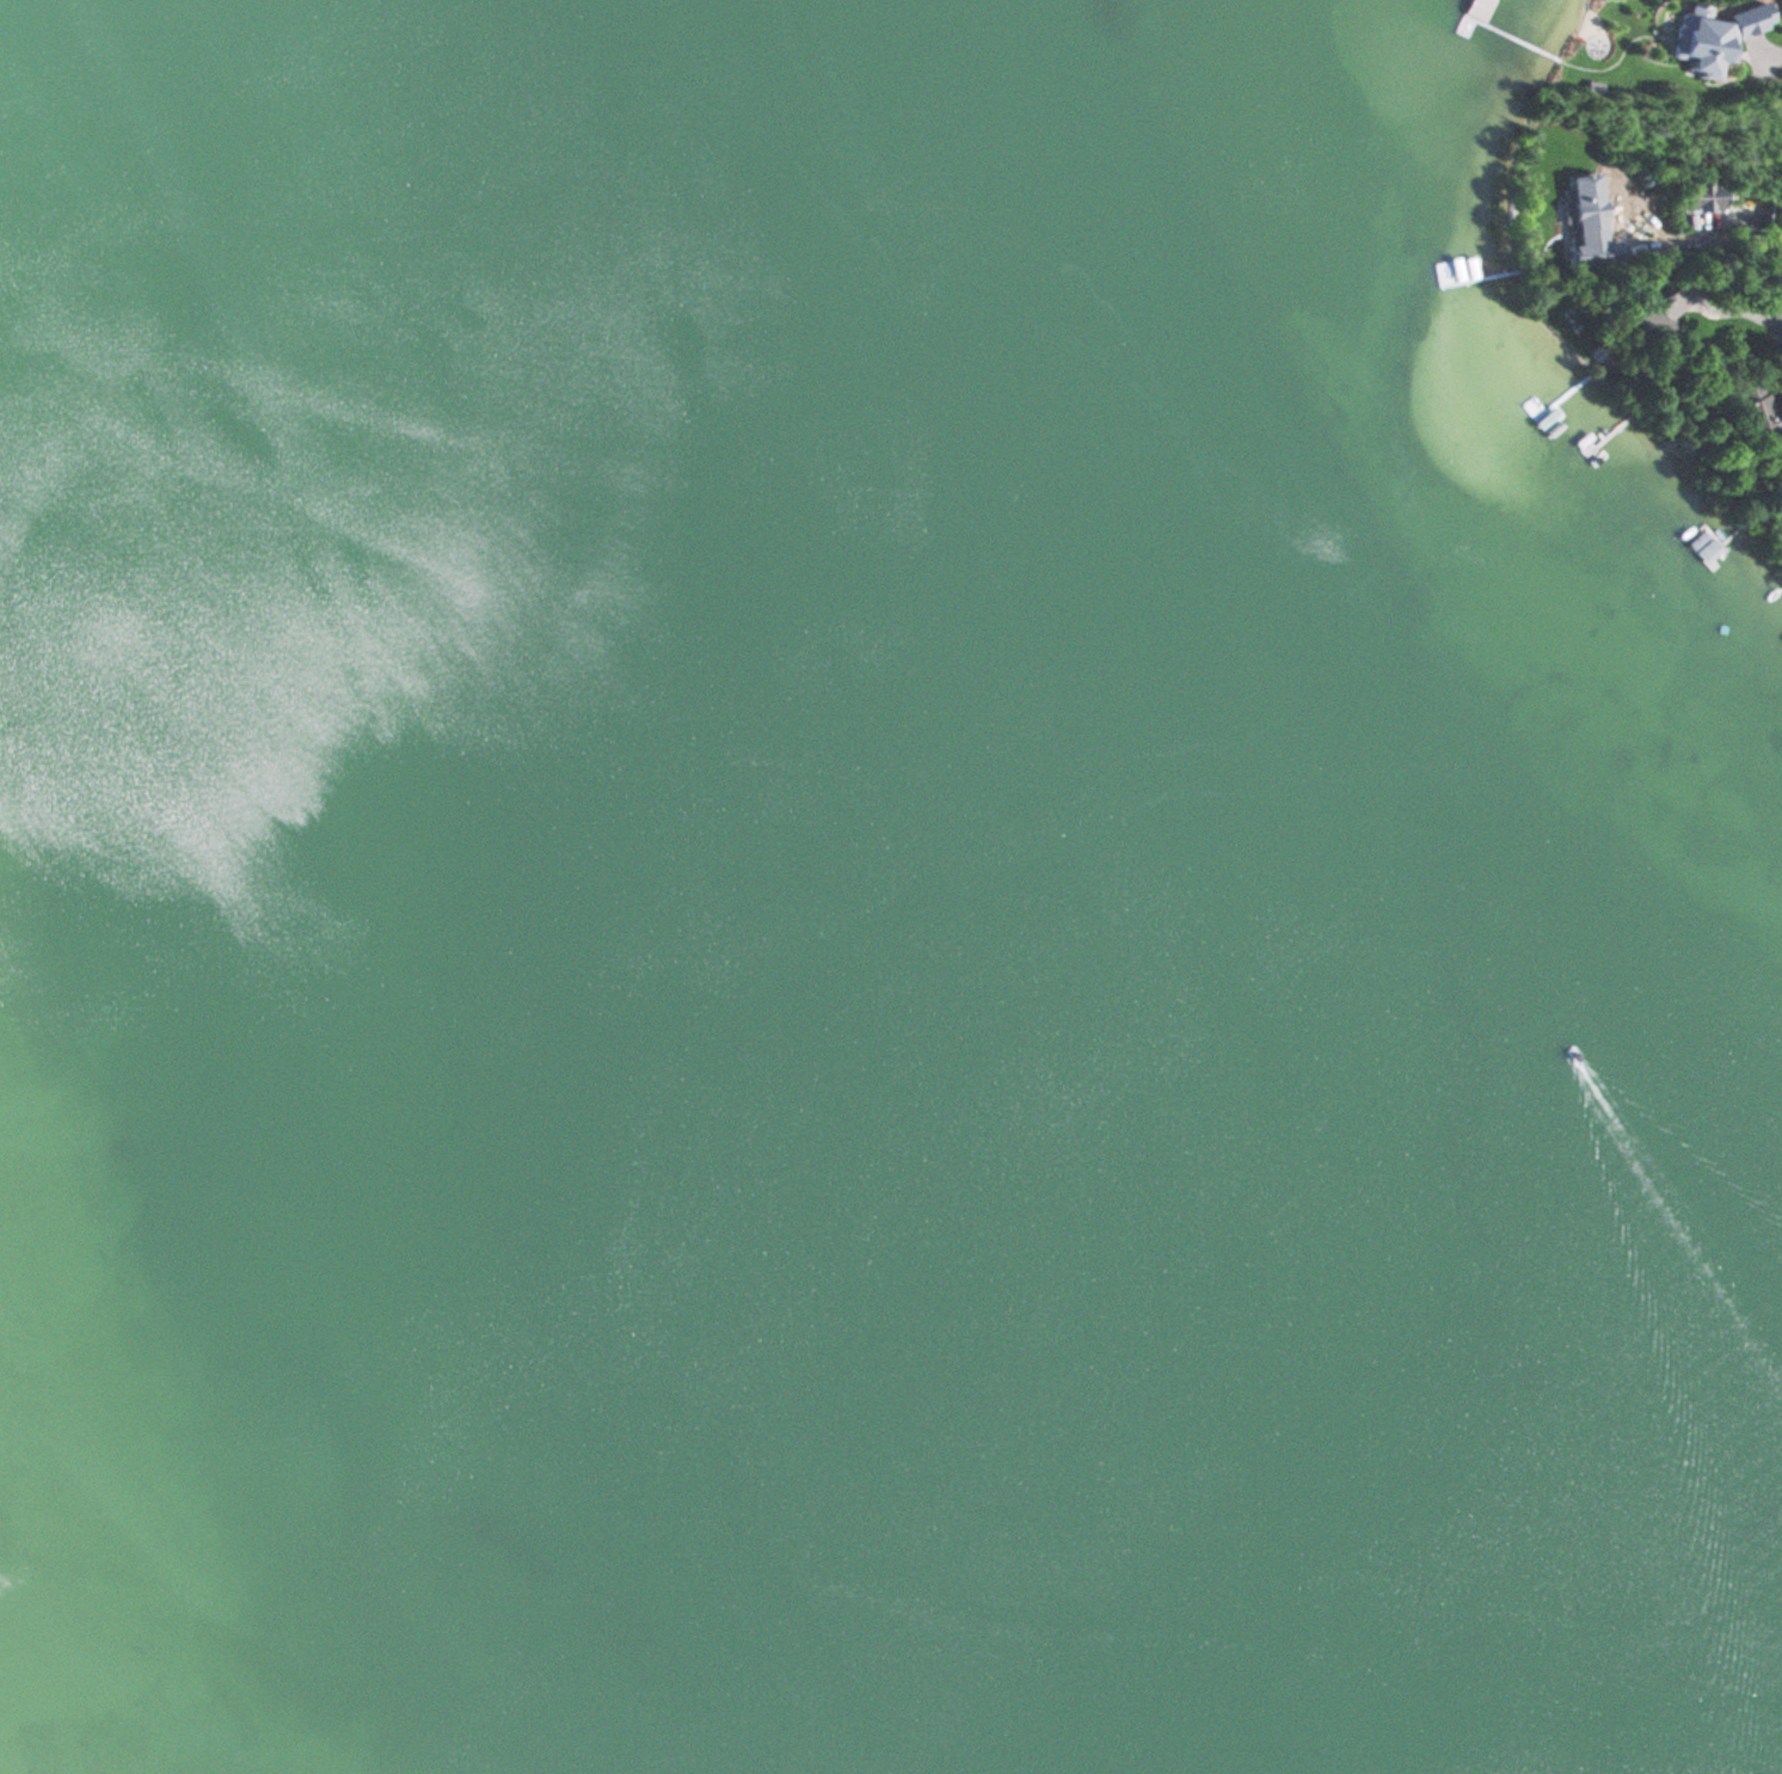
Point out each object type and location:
building: (1703, 195)
building: (1587, 213)
building: (1448, 270)
building: (1778, 305)
building: (1652, 324)
building: (1758, 409)
building: (1706, 551)

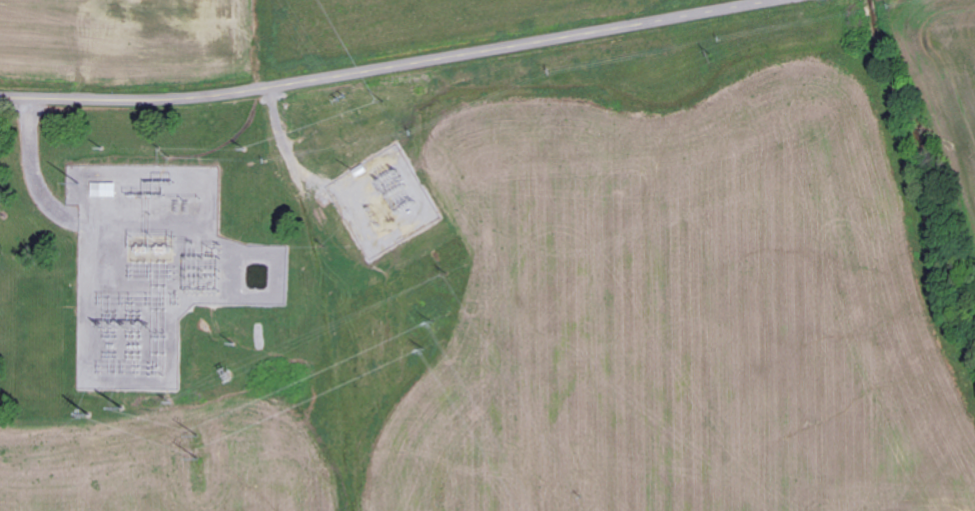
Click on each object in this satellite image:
road: (379, 65)
building: (103, 190)
power substation: (155, 270)
power tower: (232, 377)
power tower: (122, 409)
power tower: (89, 417)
☆ ☆ ☆
Repeat the records above word for word, apart from the pictures.

Point out each object type and location:
building: (1703, 195)
building: (1587, 213)
building: (1448, 270)
building: (1778, 305)
building: (1652, 324)
building: (1758, 409)
building: (1706, 551)

Click on each object in this satellite image:
road: (379, 65)
building: (103, 190)
power substation: (155, 270)
power tower: (232, 377)
power tower: (122, 409)
power tower: (89, 417)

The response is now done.